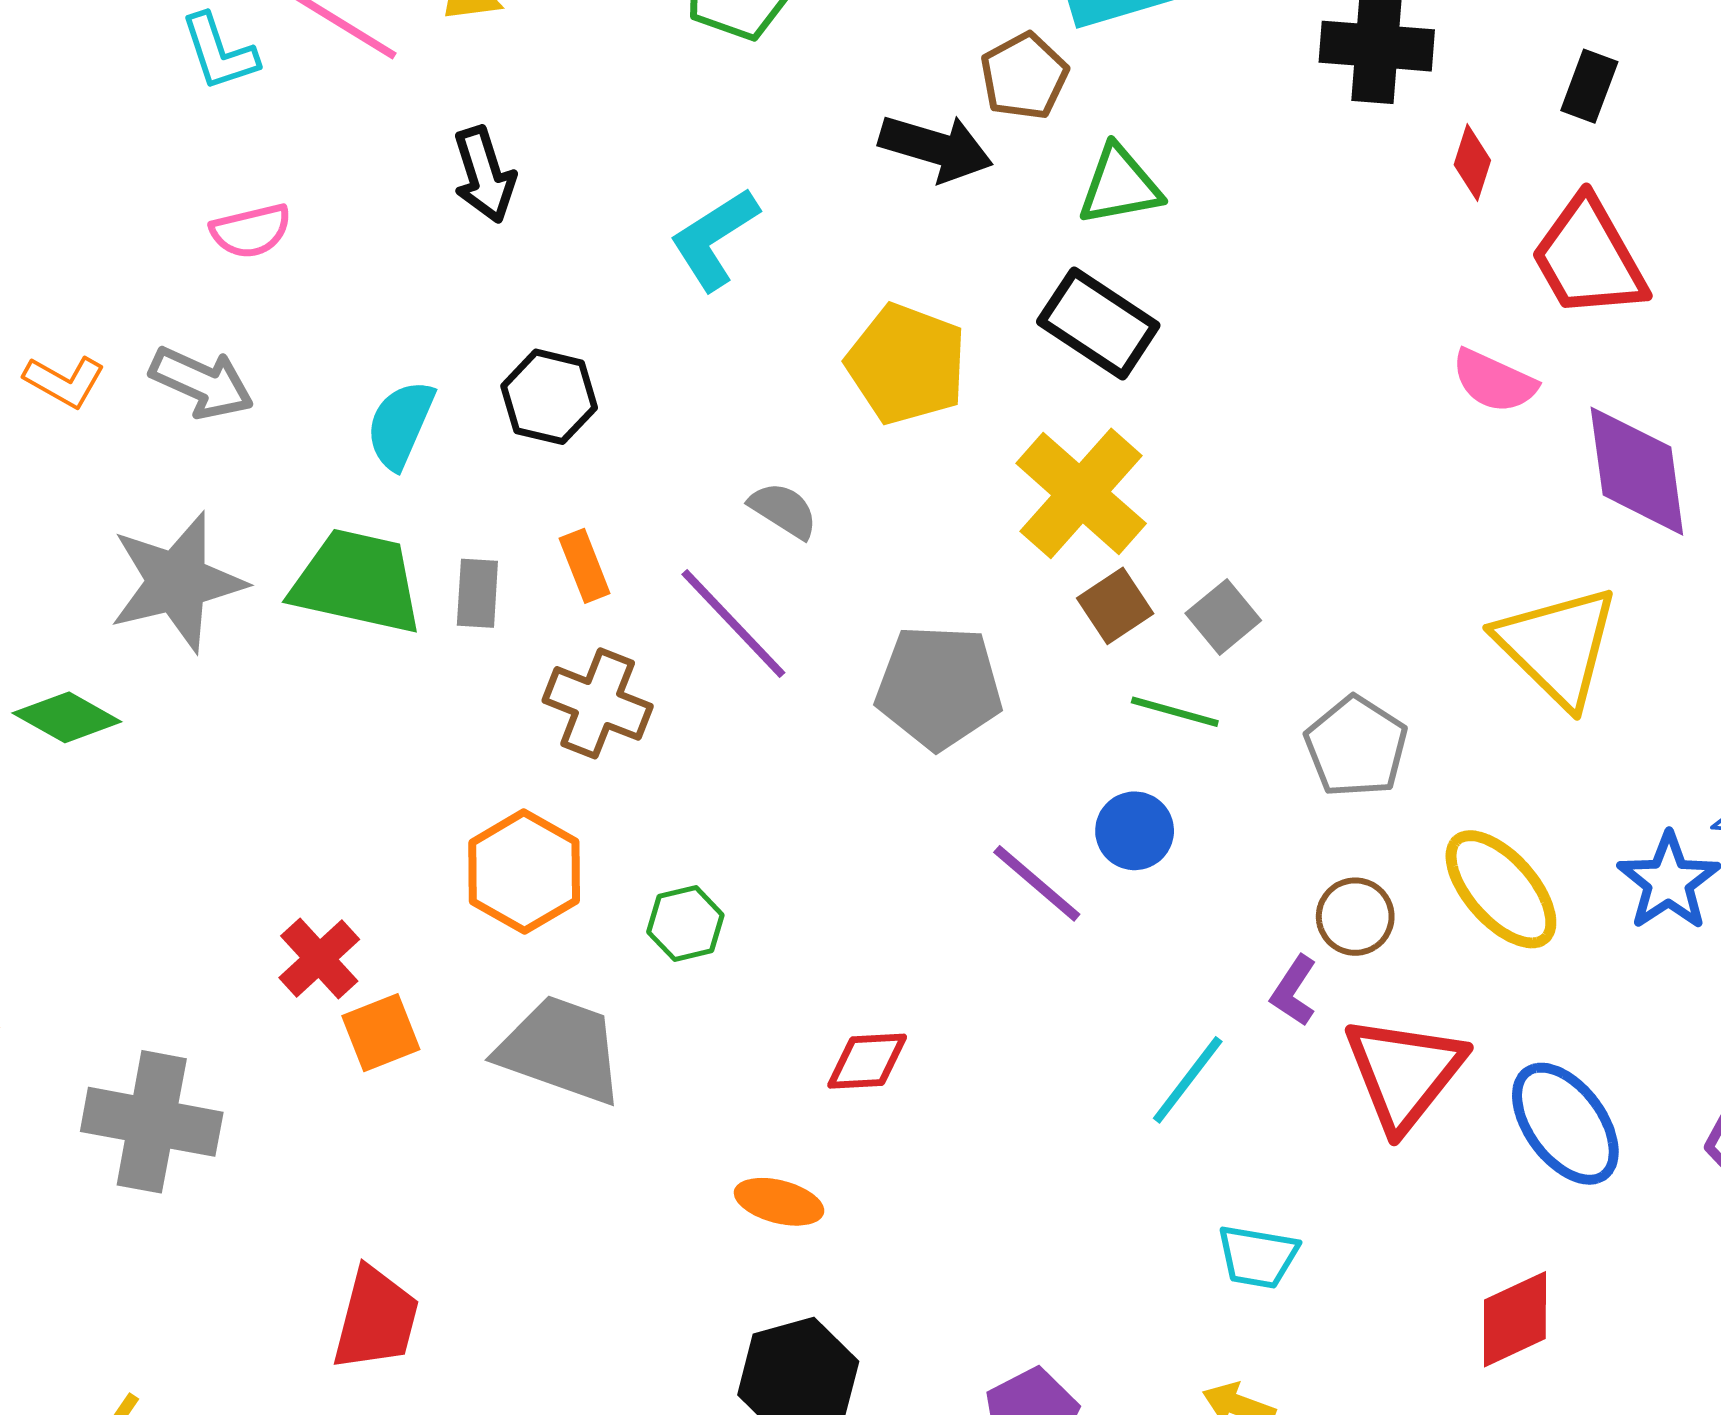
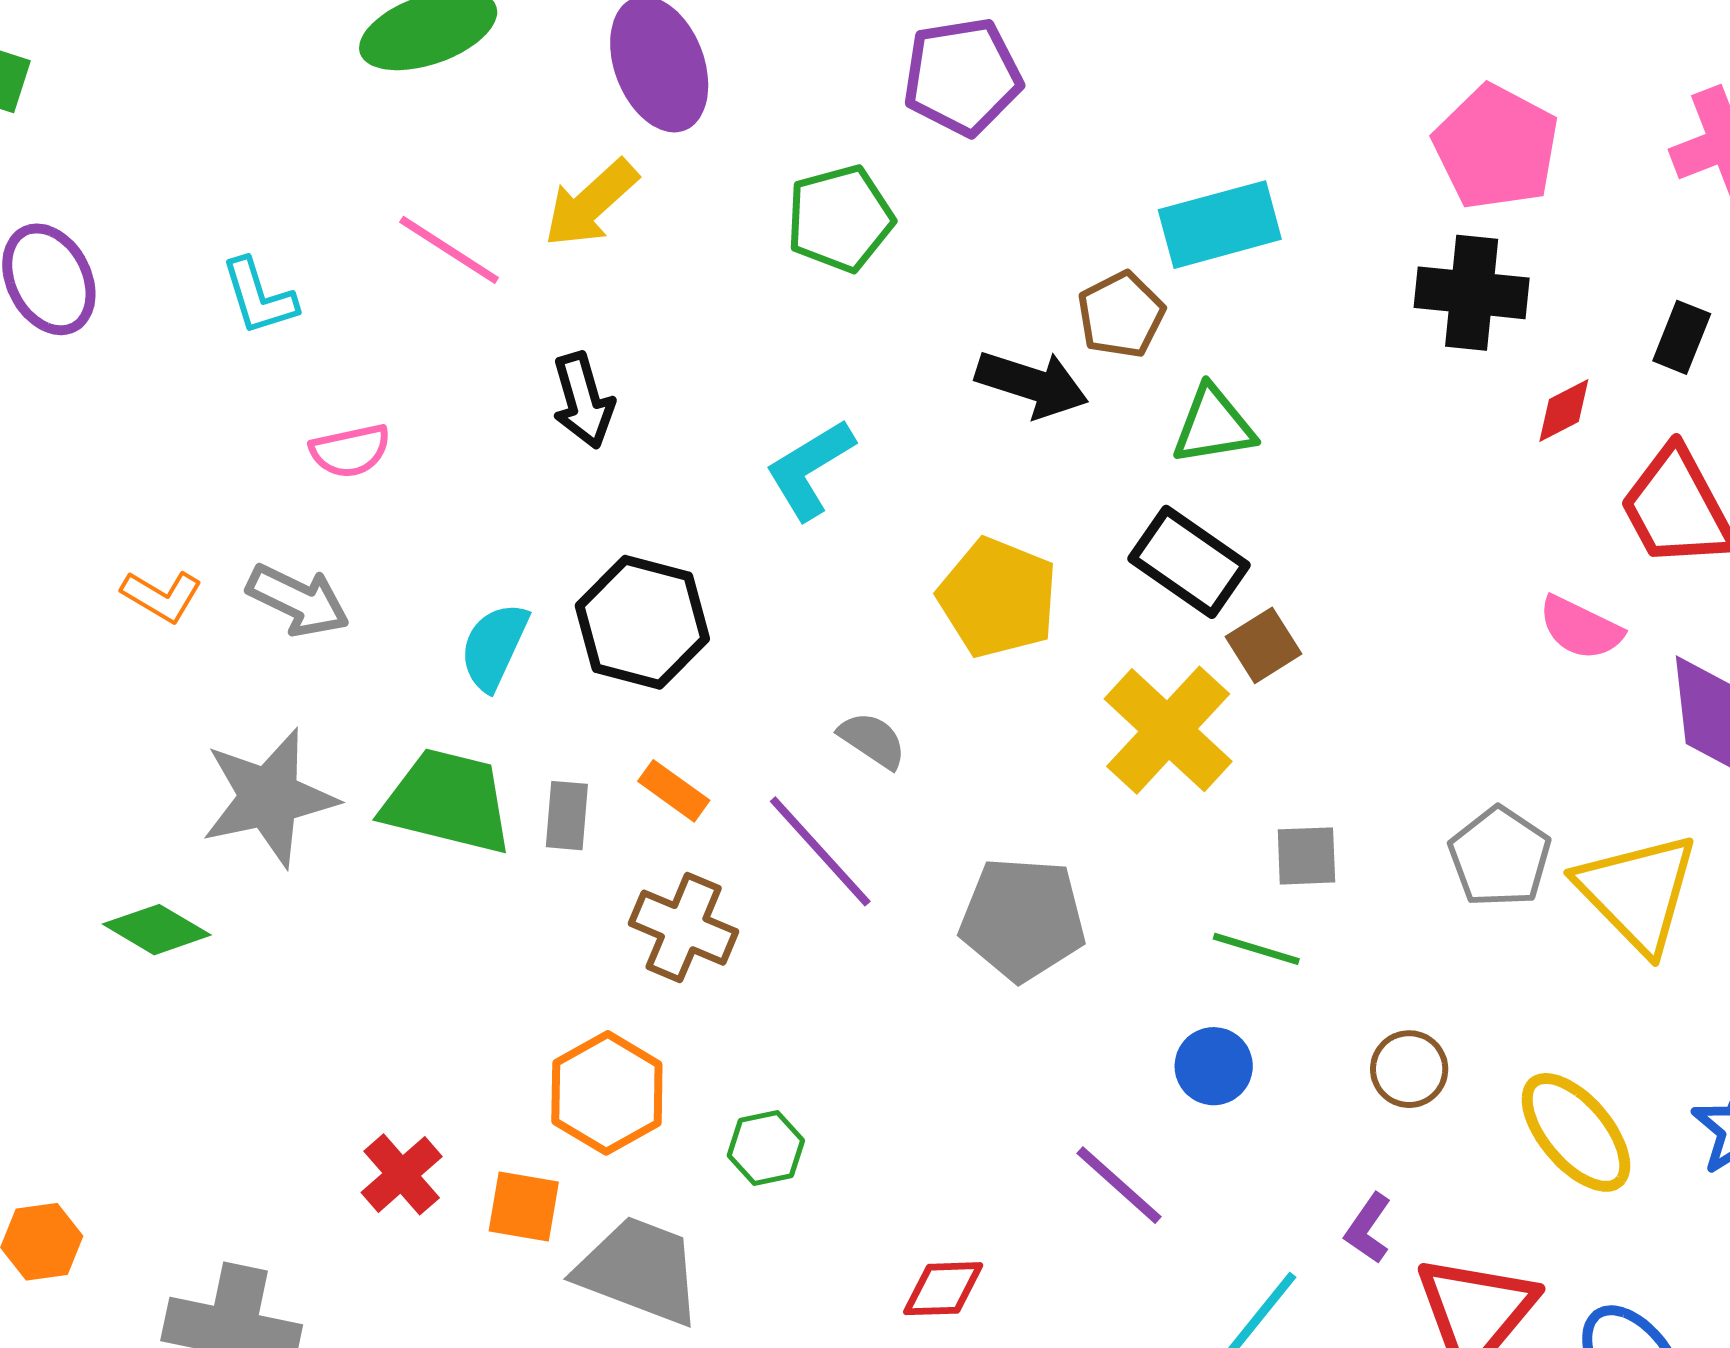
cyan L-shape: (219, 52) -> (259, 297), moved
red diamond: (1472, 162) -> (1564, 410), turned 44
black hexagon: (549, 397) -> (642, 622), size x1.4
orange rectangle: (585, 566) -> (674, 791), turned -34
brown square: (1115, 606) -> (1264, 645), moved
gray square: (1223, 617) -> (1306, 856), turned 36
gray pentagon: (1356, 747) -> (1500, 857), moved
purple line: (1037, 883) -> (1119, 1185), moved
brown circle: (1355, 917) -> (1409, 1069), moved
orange square: (381, 1033) -> (524, 1206), moved, turned 30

### [Try it]
Among the entries above, the line containing "orange rectangle: (585, 566)", the line containing "brown circle: (1355, 917)", and all lines between them are to be restated word for word; nothing else belongs in the reply.

### [Answer section]
orange rectangle: (585, 566) -> (674, 791), turned -34
brown square: (1115, 606) -> (1264, 645), moved
gray square: (1223, 617) -> (1306, 856), turned 36
gray pentagon: (1356, 747) -> (1500, 857), moved
purple line: (1037, 883) -> (1119, 1185), moved
brown circle: (1355, 917) -> (1409, 1069), moved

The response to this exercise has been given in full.